Problem statement: Gather all lines with "pyramid" from the records.

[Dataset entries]
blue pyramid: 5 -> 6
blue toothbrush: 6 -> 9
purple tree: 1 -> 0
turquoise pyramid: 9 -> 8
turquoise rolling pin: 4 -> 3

Problem solution:
blue pyramid: 5 -> 6
turquoise pyramid: 9 -> 8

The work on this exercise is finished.